Report all lines from the entries below in which "black" appears.

(Coordinate-based object records)
************
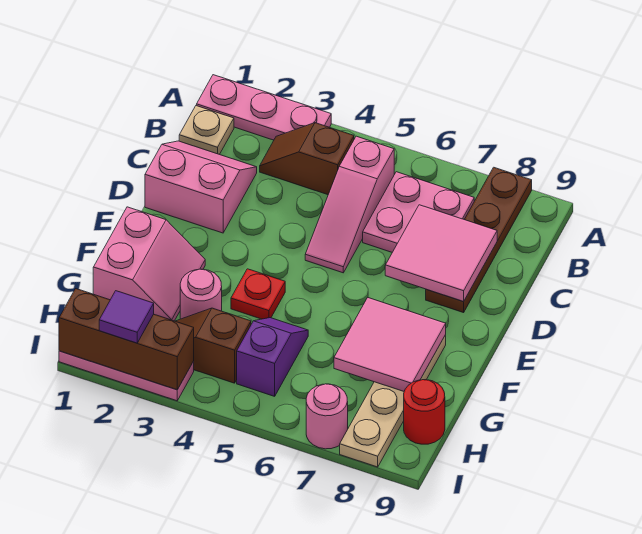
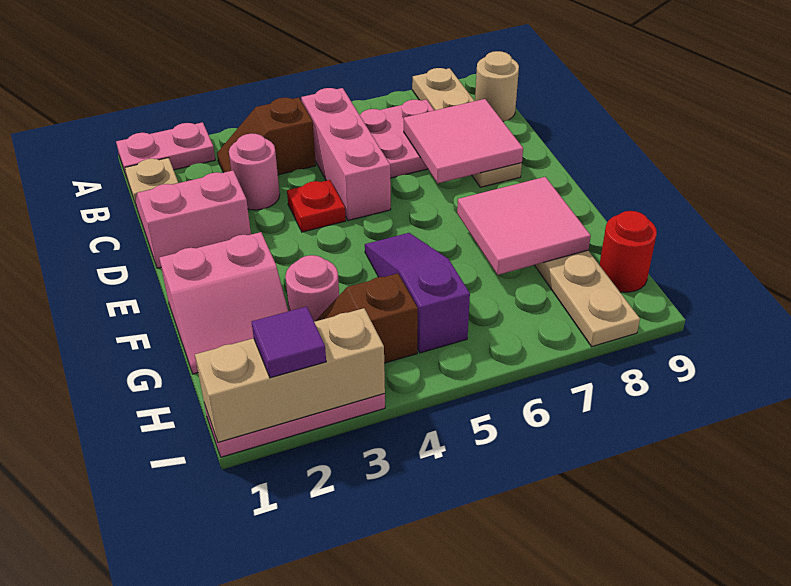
pink plate A1:A3 level 1 -> pink plate A1:A2 level 1
brown plate A8:D8 level 1 -> tan plate A8:D8 level 1
pink slope B5:D5 level 1 top B -> pink brick B5:D5 level 1
none -> tan round brick B9 level 1
pink slope F1:G2 level 1 top 1 -> pink slope F1:G2 level 1 top F
red plate F4 level 1 -> red plate D4 level 1
purple slope G5:H5 level 1 top H -> purple slope F5:H5 level 1 top H
brown brick I1:I3 level 2 -> tan brick I1:I3 level 2
pink round brick I7 level 1 -> pink round brick C3 level 1

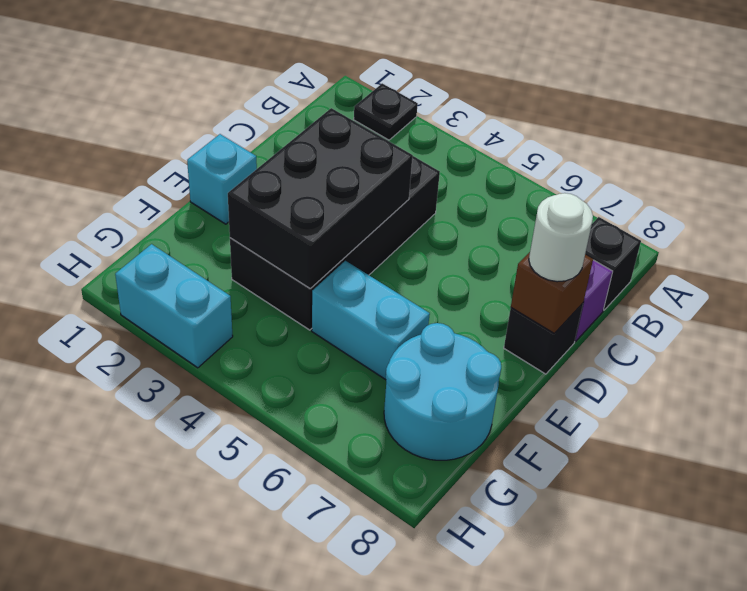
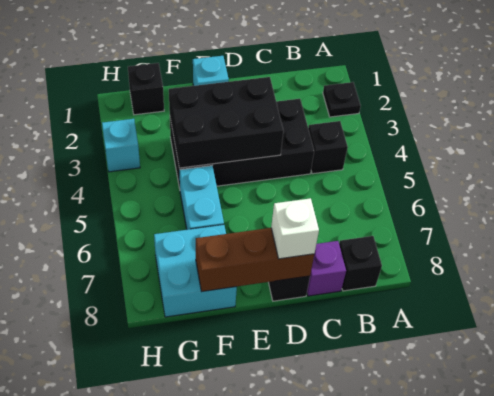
none -> black brick B4 level 1
brown brick D8 level 2 -> brown brick D8:F8 level 2
white round brick D8 level 3 -> white brick D8 level 3
cyan round brick F7:G8 level 1 -> cyan brick F7:G8 level 1
none -> black brick G1 level 1
cyan brick H2:H3 level 1 -> cyan brick H3 level 1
************
__Task result__.
none -> black brick B4 level 1
none -> black brick G1 level 1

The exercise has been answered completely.